* Required task
Which lines in the listing below contain the string "shortInstrumentName", with case counting? Find them and copy each one.

* Input rows

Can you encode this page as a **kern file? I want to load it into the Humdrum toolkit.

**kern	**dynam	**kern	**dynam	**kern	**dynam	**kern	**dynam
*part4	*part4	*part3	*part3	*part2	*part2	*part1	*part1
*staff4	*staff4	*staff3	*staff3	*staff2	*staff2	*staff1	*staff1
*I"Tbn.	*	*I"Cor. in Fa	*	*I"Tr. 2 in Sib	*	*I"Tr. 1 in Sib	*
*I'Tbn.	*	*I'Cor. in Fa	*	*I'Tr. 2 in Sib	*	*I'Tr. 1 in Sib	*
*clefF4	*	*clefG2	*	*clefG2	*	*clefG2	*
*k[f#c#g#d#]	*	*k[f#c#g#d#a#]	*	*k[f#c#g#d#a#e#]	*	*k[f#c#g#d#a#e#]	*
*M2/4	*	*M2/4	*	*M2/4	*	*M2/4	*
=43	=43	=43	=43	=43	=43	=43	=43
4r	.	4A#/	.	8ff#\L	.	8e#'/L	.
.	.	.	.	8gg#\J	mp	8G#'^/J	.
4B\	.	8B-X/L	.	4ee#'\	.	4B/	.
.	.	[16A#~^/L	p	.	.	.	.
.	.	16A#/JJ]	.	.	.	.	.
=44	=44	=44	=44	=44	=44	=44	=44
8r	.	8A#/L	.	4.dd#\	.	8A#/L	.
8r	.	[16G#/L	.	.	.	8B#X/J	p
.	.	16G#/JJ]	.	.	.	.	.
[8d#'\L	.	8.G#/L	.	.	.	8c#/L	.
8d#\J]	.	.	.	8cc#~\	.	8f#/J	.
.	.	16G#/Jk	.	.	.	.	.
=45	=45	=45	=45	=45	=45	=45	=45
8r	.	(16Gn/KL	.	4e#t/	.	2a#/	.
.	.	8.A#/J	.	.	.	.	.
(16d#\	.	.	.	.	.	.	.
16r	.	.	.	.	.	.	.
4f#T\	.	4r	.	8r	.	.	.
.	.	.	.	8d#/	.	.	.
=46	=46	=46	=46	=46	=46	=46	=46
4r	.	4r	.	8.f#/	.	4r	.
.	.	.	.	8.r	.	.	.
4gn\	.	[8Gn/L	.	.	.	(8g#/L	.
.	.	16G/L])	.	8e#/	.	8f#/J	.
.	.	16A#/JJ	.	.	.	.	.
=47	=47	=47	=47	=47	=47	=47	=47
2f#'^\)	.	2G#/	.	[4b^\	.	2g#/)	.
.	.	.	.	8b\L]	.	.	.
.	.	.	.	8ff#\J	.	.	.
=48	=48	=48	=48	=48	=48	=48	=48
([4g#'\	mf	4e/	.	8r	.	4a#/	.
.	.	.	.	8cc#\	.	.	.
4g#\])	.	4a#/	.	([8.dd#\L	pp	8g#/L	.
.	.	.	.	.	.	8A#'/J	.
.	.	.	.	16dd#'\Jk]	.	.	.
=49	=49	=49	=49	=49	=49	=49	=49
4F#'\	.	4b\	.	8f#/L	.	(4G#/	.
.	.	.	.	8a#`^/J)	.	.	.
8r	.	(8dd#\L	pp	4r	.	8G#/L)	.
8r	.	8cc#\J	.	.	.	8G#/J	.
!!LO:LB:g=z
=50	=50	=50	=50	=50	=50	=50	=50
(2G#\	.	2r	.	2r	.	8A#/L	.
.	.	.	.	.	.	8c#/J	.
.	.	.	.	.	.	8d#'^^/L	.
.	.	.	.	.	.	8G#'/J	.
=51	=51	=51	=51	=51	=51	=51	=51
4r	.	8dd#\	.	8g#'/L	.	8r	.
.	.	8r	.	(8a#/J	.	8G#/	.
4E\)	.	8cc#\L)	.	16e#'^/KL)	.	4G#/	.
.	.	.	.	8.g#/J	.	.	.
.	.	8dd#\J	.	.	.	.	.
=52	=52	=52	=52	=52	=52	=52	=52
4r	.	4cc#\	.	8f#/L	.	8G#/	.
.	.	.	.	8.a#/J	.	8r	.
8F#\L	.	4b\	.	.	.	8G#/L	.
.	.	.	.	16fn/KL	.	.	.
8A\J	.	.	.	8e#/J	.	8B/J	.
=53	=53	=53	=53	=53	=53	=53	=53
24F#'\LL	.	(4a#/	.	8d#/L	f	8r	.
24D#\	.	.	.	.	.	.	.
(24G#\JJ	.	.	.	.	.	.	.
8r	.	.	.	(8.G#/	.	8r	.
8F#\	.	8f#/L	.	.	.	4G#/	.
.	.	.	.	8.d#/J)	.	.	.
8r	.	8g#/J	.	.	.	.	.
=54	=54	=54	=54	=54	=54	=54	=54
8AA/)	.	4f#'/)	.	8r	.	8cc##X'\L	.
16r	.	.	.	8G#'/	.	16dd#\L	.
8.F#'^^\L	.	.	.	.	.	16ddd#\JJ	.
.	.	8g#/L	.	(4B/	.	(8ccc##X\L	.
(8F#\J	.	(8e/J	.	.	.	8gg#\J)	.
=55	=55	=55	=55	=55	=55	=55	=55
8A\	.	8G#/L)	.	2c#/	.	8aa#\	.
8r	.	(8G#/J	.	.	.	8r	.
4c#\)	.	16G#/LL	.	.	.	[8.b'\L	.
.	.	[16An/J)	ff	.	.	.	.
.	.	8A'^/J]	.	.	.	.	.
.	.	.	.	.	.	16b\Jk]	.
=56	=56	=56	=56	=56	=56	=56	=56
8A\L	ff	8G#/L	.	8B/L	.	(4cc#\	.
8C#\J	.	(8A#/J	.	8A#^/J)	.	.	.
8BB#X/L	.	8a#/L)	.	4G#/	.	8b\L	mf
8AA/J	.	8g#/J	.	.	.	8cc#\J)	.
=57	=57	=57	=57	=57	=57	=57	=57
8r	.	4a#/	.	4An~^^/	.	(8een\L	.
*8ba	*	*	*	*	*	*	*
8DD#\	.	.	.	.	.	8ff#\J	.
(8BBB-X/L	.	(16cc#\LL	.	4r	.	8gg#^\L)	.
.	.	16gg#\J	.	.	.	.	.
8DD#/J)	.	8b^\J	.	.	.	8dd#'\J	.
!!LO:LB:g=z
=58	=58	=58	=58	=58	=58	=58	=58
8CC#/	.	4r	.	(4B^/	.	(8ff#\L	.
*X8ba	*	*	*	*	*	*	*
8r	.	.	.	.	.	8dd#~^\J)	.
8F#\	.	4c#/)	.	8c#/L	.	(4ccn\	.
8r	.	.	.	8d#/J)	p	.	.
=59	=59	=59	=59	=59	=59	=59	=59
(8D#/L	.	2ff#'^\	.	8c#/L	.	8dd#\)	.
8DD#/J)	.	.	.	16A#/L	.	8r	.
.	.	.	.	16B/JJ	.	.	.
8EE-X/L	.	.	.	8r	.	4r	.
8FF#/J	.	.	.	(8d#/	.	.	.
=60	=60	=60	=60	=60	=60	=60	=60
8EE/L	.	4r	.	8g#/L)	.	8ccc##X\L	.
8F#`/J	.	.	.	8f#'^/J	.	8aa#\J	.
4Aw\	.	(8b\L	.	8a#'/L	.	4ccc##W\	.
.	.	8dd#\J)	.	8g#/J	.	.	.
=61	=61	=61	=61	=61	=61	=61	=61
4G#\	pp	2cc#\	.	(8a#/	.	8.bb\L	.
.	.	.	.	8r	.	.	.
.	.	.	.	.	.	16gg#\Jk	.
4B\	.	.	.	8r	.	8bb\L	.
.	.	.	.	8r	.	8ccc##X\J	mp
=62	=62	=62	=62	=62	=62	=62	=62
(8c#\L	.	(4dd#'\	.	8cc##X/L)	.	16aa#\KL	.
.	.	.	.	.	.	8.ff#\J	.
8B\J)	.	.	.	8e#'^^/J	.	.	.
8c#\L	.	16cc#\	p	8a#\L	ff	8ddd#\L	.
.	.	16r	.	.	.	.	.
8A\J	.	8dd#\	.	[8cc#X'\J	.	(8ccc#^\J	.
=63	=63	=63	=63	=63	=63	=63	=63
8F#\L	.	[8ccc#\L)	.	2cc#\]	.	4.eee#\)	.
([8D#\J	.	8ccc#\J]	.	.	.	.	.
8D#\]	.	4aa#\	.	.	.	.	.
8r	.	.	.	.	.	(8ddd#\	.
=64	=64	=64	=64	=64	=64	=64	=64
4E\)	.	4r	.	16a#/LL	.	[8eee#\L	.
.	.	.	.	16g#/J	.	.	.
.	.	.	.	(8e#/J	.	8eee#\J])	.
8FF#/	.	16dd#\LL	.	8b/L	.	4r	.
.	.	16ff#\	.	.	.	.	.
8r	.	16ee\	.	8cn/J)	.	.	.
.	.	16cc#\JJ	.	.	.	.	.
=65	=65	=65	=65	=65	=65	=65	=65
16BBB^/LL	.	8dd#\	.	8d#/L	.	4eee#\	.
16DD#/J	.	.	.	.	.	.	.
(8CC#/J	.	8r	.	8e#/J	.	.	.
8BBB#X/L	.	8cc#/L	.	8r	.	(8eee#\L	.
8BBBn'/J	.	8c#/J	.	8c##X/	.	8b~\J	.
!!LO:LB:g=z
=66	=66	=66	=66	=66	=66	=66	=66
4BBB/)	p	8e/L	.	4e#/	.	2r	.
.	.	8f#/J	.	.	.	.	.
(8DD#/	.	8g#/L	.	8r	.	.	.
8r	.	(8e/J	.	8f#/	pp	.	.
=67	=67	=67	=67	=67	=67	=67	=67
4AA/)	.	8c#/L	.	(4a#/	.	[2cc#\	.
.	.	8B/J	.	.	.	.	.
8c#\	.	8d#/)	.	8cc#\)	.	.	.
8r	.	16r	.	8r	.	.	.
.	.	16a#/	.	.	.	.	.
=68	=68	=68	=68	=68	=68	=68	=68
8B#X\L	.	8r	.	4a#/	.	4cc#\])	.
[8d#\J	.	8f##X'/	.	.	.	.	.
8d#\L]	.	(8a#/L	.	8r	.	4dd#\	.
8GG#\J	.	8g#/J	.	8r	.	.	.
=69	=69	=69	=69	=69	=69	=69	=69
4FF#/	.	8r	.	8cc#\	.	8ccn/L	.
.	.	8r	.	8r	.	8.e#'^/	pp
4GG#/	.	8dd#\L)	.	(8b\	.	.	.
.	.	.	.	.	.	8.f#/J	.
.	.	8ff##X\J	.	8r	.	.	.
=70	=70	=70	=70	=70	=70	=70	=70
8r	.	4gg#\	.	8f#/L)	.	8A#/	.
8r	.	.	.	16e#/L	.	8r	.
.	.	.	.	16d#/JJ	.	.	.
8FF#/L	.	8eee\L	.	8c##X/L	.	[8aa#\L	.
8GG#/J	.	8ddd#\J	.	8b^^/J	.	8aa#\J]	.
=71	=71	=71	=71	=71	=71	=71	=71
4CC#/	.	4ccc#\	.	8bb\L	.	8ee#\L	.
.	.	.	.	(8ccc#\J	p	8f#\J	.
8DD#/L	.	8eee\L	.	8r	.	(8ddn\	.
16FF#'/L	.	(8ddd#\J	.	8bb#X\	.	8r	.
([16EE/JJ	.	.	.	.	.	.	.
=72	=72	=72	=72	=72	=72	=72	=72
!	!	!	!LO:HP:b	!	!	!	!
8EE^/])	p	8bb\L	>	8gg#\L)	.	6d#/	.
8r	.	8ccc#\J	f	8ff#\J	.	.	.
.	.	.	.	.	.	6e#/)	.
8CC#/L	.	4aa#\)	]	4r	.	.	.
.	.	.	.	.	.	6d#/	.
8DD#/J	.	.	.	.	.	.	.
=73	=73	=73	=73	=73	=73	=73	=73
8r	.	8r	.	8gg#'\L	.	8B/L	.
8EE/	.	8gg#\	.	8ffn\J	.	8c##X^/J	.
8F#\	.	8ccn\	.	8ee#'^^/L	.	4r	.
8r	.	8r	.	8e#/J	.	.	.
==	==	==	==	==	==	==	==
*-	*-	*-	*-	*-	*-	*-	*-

* * *

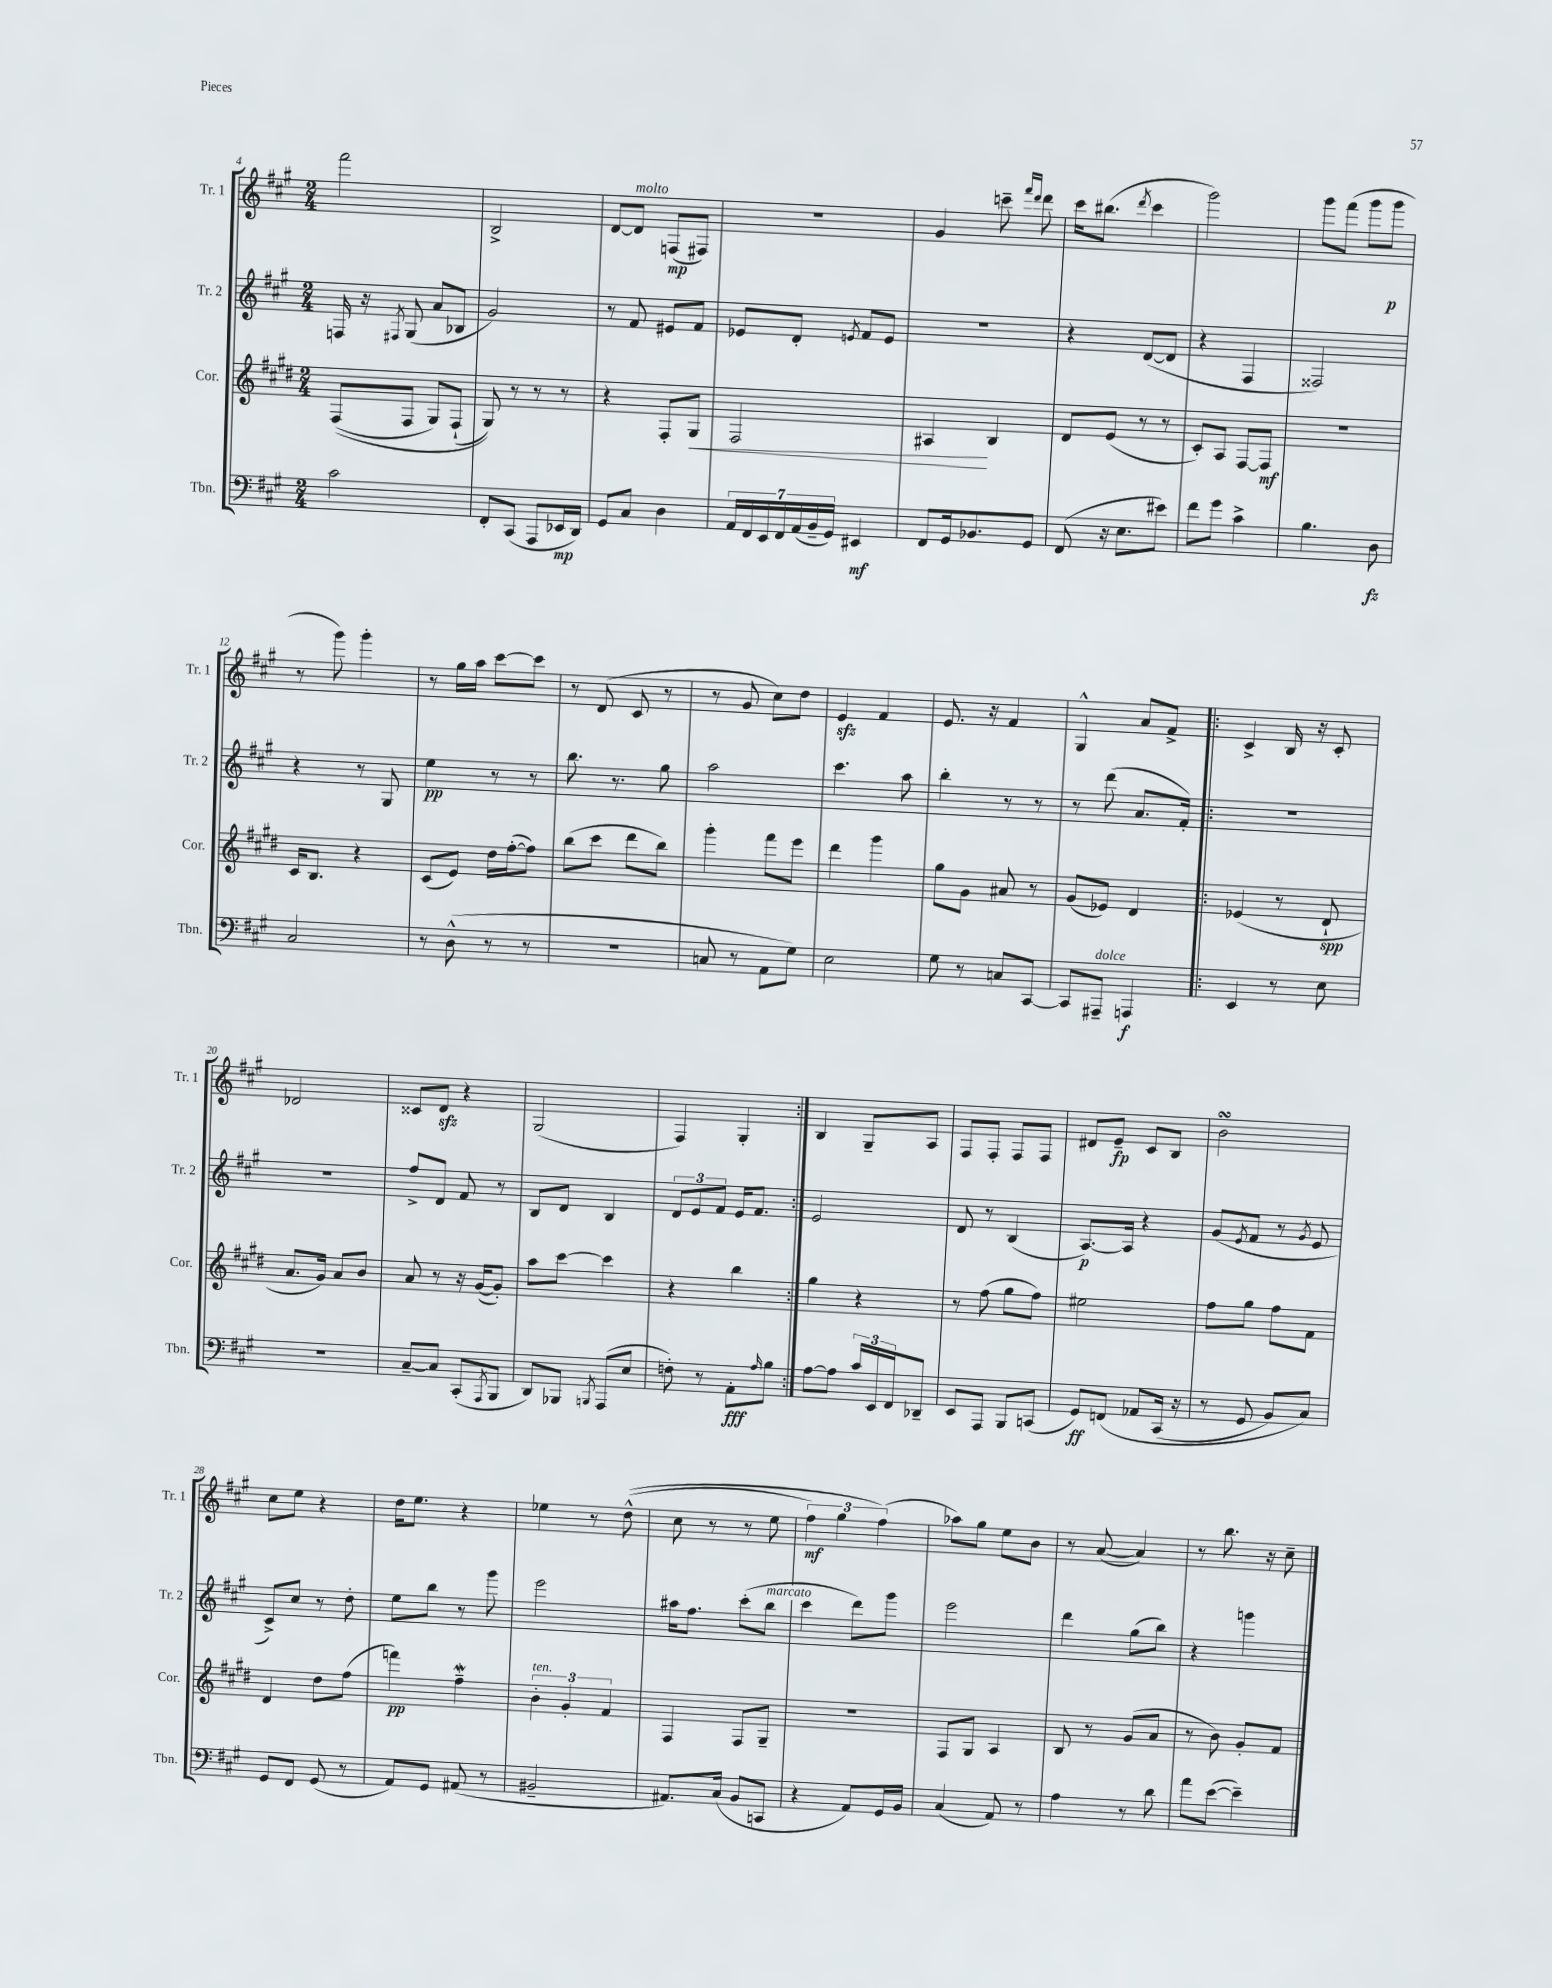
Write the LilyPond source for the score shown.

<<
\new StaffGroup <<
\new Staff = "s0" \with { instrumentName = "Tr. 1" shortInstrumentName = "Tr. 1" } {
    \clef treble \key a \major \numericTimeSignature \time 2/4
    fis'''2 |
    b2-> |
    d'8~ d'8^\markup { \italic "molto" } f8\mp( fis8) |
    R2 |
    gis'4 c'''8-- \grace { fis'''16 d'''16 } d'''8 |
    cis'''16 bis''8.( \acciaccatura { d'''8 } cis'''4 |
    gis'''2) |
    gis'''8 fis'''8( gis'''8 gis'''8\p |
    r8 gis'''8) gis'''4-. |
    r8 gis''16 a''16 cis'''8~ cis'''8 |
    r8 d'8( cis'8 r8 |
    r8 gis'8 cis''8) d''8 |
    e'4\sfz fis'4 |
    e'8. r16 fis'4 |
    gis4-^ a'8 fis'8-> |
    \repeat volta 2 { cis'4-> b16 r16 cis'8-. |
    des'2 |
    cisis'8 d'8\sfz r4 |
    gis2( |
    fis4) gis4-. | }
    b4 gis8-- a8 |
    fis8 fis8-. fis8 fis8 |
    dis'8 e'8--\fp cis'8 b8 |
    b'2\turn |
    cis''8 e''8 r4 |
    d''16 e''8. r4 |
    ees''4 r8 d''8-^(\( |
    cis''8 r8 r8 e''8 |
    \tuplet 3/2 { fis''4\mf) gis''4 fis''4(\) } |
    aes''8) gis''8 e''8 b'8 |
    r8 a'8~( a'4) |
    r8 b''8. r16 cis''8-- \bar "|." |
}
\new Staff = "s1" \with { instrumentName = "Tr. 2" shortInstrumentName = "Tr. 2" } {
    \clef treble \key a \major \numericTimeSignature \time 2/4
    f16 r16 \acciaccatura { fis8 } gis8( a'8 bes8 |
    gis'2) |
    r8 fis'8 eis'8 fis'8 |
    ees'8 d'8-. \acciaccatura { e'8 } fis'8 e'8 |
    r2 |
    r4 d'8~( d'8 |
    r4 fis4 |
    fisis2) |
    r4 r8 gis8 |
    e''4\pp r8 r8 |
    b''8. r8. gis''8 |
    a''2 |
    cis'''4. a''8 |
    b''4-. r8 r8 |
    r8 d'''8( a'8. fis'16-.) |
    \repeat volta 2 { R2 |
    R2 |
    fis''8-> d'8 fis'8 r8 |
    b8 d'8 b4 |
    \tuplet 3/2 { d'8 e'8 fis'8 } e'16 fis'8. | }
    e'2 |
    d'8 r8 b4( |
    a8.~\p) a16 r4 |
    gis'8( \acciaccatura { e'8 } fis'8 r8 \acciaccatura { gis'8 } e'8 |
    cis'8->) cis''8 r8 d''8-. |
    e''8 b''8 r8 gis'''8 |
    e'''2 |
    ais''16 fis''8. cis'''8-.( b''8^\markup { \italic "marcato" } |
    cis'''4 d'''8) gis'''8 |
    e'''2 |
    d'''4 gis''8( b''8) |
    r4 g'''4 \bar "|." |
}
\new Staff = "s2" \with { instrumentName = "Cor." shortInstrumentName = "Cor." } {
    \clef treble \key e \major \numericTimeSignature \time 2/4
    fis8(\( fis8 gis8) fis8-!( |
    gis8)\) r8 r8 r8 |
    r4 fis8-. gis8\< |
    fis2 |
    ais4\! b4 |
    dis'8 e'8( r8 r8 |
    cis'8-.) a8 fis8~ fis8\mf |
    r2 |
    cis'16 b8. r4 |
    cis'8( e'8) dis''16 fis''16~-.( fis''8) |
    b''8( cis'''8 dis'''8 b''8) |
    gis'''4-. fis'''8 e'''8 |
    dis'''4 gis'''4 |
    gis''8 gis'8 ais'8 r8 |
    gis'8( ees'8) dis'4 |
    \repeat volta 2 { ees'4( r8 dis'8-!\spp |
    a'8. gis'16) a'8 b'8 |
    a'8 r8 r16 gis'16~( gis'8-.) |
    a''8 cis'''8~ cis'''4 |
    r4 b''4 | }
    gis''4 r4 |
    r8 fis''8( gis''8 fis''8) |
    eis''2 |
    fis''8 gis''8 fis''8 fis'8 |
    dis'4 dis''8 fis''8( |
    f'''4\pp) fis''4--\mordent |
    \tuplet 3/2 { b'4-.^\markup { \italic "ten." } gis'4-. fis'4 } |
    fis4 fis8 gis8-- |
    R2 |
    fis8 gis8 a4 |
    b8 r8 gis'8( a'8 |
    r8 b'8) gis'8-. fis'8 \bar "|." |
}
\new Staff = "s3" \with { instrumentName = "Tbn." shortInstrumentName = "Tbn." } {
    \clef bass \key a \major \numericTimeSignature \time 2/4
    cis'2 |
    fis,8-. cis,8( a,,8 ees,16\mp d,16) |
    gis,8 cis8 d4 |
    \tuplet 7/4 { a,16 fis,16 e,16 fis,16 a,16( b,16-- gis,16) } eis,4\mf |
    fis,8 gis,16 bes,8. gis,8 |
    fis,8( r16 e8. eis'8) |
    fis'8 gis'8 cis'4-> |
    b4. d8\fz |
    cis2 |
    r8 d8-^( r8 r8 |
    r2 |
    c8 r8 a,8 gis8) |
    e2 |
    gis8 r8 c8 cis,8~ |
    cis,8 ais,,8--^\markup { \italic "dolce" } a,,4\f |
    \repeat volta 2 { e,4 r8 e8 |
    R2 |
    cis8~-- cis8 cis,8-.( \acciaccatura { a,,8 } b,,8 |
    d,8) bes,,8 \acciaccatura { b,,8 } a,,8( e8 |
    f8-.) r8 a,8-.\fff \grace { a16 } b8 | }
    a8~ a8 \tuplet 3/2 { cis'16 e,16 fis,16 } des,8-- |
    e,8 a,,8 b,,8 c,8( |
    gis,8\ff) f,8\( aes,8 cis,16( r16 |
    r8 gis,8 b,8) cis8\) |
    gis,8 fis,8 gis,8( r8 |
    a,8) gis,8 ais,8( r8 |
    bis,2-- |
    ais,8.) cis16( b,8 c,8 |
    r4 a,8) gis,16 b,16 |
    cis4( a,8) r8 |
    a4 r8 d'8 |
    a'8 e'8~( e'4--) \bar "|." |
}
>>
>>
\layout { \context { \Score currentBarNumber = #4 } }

* Response for this exercise
\new Staff = "s0" \with { instrumentName = "Tr. 1" shortInstrumentName = "Tr. 1" } {
\new Staff = "s1" \with { instrumentName = "Tr. 2" shortInstrumentName = "Tr. 2" } {
\new Staff = "s2" \with { instrumentName = "Cor." shortInstrumentName = "Cor." } {
\new Staff = "s3" \with { instrumentName = "Tbn." shortInstrumentName = "Tbn." } {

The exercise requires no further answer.